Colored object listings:

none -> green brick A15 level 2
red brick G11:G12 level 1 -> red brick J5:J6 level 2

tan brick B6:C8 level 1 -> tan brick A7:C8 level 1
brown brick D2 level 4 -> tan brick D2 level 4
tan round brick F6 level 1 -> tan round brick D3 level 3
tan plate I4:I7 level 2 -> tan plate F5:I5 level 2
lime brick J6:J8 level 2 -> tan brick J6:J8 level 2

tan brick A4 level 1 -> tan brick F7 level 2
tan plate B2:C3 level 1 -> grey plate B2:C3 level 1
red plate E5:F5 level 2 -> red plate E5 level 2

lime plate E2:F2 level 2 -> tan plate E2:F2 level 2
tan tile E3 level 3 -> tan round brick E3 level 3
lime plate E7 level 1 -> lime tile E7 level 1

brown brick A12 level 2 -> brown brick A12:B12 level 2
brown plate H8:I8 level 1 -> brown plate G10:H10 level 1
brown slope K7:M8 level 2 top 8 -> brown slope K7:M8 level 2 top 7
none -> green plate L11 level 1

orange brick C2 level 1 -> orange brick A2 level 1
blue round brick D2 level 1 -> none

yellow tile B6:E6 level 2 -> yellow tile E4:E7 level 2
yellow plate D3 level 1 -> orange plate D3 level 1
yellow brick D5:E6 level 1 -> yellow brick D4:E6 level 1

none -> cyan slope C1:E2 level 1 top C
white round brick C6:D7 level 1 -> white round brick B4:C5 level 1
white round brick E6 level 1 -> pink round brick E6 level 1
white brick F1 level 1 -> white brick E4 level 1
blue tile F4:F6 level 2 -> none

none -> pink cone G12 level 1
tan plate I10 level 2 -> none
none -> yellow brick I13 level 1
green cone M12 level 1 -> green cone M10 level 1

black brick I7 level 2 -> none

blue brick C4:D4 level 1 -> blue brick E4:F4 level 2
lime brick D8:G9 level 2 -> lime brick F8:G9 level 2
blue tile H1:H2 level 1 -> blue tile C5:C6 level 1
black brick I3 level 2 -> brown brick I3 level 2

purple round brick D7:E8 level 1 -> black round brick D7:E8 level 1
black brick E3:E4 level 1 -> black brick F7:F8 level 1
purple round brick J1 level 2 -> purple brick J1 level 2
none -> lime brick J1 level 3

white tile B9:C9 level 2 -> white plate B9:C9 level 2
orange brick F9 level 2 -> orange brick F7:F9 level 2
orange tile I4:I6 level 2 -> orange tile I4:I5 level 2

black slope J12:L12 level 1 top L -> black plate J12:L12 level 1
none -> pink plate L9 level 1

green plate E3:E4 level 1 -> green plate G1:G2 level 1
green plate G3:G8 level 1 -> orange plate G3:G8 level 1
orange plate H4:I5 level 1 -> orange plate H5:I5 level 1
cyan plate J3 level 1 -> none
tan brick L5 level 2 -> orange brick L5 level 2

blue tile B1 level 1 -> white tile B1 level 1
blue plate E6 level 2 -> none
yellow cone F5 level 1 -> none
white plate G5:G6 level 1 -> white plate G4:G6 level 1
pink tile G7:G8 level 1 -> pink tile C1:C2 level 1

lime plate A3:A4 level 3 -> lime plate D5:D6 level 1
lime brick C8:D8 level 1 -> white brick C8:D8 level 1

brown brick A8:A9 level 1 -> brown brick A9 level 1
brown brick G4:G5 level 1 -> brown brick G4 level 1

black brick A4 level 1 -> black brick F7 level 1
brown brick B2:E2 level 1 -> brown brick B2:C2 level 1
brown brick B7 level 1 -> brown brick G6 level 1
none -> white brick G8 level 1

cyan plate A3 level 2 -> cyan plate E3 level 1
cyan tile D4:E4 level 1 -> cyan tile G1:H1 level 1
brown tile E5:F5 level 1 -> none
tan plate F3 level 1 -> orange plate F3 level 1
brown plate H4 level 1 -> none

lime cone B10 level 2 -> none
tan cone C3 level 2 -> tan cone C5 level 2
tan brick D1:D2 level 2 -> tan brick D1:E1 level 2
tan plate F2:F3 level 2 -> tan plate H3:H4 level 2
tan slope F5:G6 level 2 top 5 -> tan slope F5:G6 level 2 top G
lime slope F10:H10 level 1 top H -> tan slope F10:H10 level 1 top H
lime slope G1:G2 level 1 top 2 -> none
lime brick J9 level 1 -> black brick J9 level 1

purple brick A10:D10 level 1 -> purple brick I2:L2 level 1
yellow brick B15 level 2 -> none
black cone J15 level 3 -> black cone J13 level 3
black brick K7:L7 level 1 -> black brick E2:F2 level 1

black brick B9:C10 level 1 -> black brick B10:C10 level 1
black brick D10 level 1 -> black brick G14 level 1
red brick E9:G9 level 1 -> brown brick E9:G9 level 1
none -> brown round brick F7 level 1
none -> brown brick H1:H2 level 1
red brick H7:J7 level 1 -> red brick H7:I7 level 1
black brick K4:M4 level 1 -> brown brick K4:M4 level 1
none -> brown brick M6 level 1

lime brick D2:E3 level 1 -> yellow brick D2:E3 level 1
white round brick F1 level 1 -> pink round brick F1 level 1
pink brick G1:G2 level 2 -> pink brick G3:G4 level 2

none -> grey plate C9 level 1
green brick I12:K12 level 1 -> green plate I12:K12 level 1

• HOW TO COMPLETE THIS TASK:
Could you repeat exactly the lines above from the line with "tan cone C3 level 2 -> tan cone C5 level 2" up to and including the line with "lime slope F10:H10", and only those?

• WORKED SOLUTION:
tan cone C3 level 2 -> tan cone C5 level 2
tan brick D1:D2 level 2 -> tan brick D1:E1 level 2
tan plate F2:F3 level 2 -> tan plate H3:H4 level 2
tan slope F5:G6 level 2 top 5 -> tan slope F5:G6 level 2 top G
lime slope F10:H10 level 1 top H -> tan slope F10:H10 level 1 top H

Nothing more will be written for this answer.